*** Records shown ***

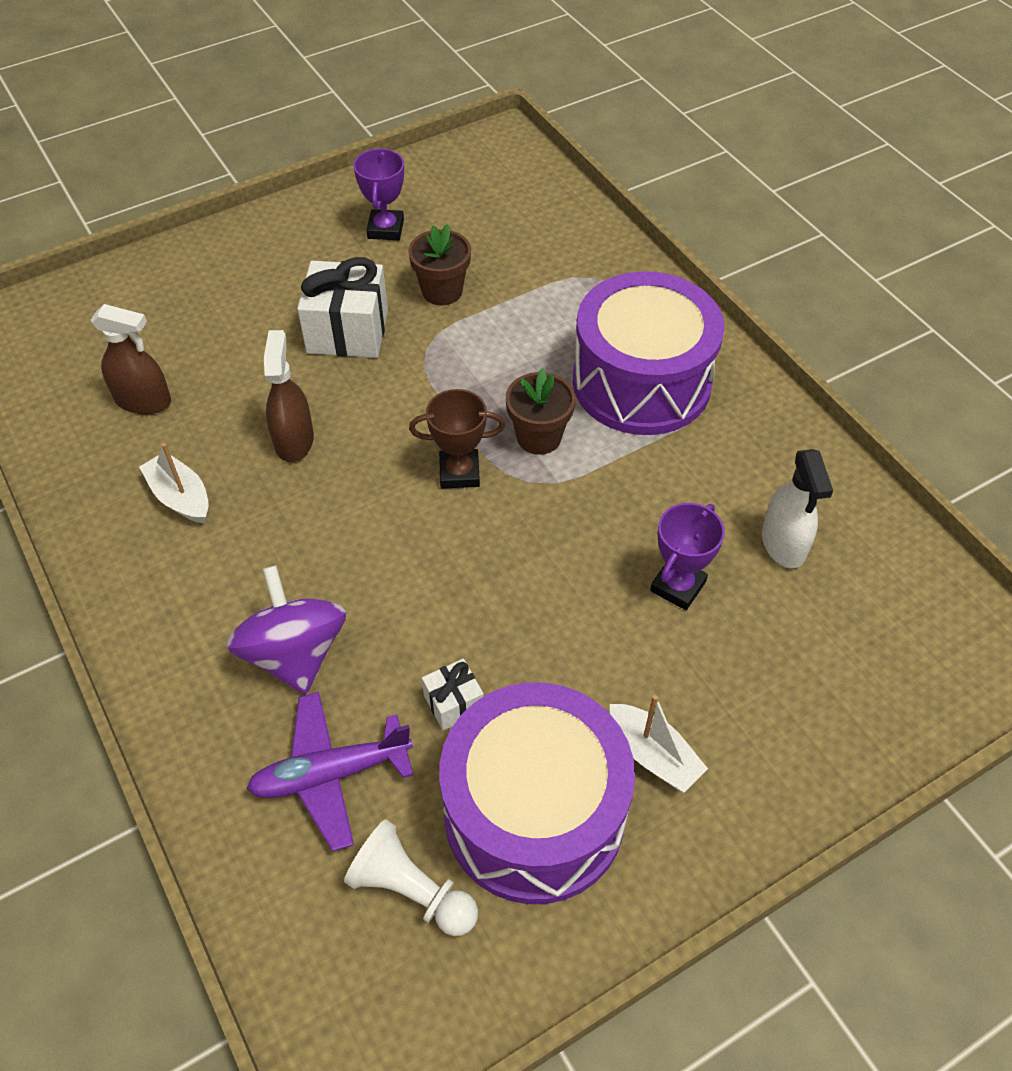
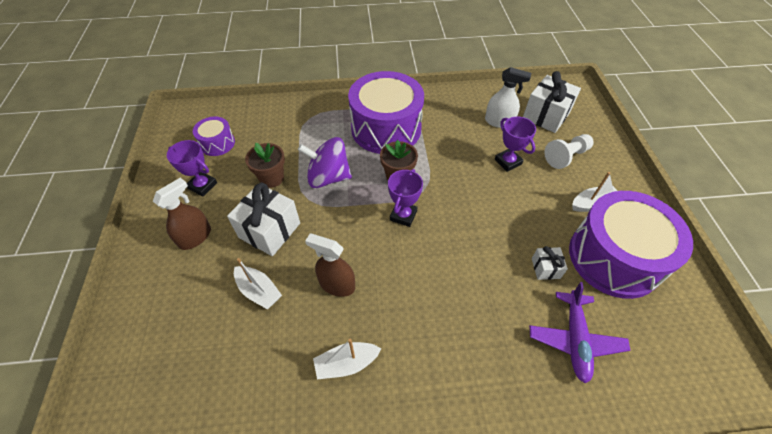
camera: 65 degrees left, 0 degrees up
brown spray bottle [91,304,171,414] -> brown spray bottle moved to [153,178,211,250]
purple spinning top [226,565,346,694] -> purple spinning top moved to [298,137,352,188]
white pawn [344,819,478,936] -> white pawn moved to [544,134,594,169]
brown trophy [409,389,505,489] -> purple trophy [388,169,423,227]
none -> purple drum [193,117,235,156]
none -> white boat [234,258,282,309]
none -> white gift [523,71,581,133]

***

# [Exercise requirements]
Without the pictures, copy all of the entries exactly as they appear.

# [Response]
camera: 65 degrees left, 0 degrees up
brown spray bottle [91,304,171,414] -> brown spray bottle moved to [153,178,211,250]
purple spinning top [226,565,346,694] -> purple spinning top moved to [298,137,352,188]
white pawn [344,819,478,936] -> white pawn moved to [544,134,594,169]
brown trophy [409,389,505,489] -> purple trophy [388,169,423,227]
none -> purple drum [193,117,235,156]
none -> white boat [234,258,282,309]
none -> white gift [523,71,581,133]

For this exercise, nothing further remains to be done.